◆ **Record extracts**
---+---

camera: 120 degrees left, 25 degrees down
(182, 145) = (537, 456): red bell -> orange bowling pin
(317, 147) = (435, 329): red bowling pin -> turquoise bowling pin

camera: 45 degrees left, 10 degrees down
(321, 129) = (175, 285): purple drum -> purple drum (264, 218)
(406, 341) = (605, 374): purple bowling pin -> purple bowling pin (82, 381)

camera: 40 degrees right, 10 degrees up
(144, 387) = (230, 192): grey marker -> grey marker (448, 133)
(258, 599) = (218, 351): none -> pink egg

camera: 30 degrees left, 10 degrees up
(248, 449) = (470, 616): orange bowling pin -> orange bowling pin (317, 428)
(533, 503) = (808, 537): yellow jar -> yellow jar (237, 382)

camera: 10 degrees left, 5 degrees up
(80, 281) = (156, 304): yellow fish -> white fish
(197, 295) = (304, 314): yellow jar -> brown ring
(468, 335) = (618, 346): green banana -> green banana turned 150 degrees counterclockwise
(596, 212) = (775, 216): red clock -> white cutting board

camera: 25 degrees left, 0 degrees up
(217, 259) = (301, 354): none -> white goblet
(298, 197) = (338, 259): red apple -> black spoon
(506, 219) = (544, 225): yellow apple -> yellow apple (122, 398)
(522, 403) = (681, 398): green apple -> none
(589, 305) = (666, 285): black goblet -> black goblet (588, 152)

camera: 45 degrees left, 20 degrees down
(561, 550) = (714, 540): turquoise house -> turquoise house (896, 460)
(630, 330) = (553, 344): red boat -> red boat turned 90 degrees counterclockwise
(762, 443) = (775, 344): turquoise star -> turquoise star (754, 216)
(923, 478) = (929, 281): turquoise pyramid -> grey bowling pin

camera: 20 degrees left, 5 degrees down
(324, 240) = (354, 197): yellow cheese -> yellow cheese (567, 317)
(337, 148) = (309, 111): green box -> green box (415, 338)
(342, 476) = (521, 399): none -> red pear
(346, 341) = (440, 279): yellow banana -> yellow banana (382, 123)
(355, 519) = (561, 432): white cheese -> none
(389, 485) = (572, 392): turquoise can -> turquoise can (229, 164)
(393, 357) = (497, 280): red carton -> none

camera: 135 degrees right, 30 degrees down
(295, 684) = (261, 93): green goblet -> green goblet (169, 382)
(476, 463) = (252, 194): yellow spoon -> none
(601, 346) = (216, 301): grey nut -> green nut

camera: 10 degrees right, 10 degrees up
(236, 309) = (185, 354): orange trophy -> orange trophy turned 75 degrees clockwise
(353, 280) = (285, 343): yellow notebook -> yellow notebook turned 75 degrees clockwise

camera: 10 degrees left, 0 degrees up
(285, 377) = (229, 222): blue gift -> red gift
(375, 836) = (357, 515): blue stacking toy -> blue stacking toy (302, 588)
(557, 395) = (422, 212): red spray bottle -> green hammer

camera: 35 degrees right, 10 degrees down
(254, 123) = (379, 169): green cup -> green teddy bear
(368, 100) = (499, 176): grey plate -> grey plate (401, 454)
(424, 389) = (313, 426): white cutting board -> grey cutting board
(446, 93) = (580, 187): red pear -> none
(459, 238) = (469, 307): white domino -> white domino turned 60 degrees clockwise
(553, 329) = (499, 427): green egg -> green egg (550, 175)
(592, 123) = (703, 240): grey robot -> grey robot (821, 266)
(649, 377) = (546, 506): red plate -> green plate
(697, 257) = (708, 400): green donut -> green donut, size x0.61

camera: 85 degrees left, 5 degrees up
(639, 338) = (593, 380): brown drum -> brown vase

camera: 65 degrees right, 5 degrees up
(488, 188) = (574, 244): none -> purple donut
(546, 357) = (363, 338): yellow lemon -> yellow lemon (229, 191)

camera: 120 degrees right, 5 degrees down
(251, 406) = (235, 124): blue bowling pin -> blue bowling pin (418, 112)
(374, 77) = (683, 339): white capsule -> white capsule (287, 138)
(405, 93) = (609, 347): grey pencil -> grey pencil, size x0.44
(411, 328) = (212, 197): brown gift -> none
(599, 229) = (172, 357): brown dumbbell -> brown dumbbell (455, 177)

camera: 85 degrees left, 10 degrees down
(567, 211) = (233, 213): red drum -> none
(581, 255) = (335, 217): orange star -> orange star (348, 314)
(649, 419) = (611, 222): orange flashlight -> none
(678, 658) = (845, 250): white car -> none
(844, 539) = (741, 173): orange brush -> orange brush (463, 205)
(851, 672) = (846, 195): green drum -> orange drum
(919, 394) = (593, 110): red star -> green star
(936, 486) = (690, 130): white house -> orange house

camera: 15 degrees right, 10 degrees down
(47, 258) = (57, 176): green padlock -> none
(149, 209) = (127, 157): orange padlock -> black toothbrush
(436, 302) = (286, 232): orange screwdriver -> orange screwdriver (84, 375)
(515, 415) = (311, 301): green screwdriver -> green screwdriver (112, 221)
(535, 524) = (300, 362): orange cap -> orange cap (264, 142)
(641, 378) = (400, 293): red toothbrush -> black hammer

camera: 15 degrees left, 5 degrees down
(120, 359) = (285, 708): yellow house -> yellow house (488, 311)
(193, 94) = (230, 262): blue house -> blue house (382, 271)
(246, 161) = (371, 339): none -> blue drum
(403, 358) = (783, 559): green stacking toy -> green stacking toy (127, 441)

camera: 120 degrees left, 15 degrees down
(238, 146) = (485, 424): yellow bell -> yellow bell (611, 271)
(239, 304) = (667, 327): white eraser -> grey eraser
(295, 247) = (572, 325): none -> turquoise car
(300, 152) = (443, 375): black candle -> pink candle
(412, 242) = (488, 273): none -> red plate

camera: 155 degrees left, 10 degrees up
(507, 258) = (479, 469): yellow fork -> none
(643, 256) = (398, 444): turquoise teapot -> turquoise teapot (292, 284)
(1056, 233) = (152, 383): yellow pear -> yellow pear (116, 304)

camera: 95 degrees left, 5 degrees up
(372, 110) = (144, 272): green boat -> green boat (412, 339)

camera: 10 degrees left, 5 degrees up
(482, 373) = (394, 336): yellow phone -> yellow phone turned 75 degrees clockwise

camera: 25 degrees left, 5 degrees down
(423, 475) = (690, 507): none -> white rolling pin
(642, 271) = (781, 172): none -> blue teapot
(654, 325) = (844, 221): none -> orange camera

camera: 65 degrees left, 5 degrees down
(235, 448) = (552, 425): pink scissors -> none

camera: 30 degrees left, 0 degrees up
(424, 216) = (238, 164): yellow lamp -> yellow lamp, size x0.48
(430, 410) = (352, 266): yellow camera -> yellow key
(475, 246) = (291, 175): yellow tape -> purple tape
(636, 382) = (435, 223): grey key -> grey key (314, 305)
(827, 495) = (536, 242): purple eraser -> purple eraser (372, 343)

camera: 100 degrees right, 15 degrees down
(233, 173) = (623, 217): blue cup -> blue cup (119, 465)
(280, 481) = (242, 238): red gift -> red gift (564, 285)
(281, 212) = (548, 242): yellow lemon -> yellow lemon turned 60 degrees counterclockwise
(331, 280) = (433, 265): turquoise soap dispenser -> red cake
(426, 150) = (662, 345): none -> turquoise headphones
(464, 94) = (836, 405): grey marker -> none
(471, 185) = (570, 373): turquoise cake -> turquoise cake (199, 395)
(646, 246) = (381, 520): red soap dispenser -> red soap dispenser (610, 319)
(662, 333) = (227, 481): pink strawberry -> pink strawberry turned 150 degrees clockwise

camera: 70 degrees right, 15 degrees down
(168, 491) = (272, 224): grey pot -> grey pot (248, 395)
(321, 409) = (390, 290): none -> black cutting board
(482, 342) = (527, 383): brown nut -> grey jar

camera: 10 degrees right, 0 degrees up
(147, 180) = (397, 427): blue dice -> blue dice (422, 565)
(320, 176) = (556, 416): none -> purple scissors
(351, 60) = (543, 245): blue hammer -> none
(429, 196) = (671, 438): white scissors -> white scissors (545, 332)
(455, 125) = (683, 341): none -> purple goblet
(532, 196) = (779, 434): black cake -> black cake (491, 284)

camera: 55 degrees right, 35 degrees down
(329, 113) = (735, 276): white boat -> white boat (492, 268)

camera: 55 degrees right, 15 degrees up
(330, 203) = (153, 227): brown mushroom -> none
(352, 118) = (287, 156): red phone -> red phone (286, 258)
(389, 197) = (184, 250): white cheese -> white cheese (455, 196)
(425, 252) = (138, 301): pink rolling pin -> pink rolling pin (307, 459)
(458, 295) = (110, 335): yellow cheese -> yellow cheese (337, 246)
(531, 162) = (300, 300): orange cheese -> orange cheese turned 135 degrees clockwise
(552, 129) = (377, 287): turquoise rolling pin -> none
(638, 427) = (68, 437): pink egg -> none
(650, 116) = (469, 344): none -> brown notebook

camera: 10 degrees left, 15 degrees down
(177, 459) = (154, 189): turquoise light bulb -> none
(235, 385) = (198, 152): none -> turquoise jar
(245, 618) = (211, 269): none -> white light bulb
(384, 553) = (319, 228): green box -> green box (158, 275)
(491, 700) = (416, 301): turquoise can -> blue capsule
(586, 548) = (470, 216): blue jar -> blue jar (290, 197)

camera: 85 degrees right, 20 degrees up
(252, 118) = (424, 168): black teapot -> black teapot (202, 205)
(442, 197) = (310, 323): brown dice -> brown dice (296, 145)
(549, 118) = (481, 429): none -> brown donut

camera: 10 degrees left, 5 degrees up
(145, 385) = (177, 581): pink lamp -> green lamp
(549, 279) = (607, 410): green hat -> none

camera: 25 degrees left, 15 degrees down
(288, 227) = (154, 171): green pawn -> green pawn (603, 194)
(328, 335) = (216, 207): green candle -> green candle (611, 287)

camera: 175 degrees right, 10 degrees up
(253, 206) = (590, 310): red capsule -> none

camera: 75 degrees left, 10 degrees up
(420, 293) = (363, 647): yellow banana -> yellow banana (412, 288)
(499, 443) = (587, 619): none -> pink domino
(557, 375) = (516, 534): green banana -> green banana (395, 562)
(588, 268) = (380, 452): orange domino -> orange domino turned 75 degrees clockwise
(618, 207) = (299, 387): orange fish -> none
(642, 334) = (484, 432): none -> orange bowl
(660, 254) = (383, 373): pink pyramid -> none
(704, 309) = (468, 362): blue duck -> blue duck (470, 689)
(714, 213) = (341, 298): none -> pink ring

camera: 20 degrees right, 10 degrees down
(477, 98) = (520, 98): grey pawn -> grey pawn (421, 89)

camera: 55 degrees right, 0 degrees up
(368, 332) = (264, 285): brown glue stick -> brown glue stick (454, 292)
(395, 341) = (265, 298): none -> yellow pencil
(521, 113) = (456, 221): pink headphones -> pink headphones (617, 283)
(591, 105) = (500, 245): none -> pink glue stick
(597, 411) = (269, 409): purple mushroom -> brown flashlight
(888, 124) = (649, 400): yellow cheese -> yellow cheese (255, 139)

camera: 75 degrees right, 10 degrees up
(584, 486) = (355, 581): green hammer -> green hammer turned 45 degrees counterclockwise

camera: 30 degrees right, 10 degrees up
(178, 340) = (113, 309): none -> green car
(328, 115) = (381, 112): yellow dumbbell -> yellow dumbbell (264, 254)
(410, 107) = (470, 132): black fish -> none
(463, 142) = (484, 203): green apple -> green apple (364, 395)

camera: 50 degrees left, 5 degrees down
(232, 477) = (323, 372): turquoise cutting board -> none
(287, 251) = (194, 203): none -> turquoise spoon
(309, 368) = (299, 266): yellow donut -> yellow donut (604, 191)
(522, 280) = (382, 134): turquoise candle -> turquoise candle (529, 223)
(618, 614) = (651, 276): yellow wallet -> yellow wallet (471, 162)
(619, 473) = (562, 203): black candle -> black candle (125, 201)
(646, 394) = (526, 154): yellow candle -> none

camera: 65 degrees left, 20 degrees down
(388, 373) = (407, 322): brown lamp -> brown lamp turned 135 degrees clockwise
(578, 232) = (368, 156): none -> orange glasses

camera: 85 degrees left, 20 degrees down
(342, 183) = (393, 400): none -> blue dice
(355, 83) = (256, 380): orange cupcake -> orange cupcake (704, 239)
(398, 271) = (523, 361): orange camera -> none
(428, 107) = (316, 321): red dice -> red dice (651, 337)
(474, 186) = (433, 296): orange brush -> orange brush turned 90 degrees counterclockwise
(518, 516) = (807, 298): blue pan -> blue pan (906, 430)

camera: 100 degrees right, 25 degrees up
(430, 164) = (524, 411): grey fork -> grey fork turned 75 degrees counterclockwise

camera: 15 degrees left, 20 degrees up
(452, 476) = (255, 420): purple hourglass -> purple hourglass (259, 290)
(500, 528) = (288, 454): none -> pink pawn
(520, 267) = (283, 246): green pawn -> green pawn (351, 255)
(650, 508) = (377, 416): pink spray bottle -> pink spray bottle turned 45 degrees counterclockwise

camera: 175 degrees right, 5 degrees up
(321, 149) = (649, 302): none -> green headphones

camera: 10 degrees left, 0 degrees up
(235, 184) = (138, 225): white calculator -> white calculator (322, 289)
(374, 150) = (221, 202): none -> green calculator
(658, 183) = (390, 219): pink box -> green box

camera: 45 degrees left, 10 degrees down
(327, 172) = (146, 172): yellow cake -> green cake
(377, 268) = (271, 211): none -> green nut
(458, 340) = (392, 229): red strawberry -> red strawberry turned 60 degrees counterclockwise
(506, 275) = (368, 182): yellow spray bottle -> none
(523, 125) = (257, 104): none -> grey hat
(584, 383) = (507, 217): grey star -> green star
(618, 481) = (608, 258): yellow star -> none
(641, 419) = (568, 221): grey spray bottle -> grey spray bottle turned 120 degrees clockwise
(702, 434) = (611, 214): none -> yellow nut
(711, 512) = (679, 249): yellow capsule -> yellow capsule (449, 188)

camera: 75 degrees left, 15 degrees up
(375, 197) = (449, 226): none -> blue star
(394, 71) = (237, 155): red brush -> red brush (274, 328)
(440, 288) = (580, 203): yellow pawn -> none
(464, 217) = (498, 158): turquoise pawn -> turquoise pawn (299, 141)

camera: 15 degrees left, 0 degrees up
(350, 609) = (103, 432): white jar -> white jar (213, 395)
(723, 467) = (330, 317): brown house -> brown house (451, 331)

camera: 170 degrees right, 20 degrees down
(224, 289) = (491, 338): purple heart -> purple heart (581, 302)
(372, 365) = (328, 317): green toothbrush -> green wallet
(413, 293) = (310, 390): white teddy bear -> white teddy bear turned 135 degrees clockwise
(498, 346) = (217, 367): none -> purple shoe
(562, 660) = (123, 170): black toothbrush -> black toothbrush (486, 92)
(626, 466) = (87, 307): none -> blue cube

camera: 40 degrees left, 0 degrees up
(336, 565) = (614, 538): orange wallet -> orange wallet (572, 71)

---+---

◆ **What is expected**
Beginning with the very first line of the material above, give each line again exactly, ending with the line that contains "camera: 40 degrees right, 10 degrees up".

◆ **Exercise output**
camera: 120 degrees left, 25 degrees down
(182, 145) = (537, 456): red bell -> orange bowling pin
(317, 147) = (435, 329): red bowling pin -> turquoise bowling pin

camera: 45 degrees left, 10 degrees down
(321, 129) = (175, 285): purple drum -> purple drum (264, 218)
(406, 341) = (605, 374): purple bowling pin -> purple bowling pin (82, 381)

camera: 40 degrees right, 10 degrees up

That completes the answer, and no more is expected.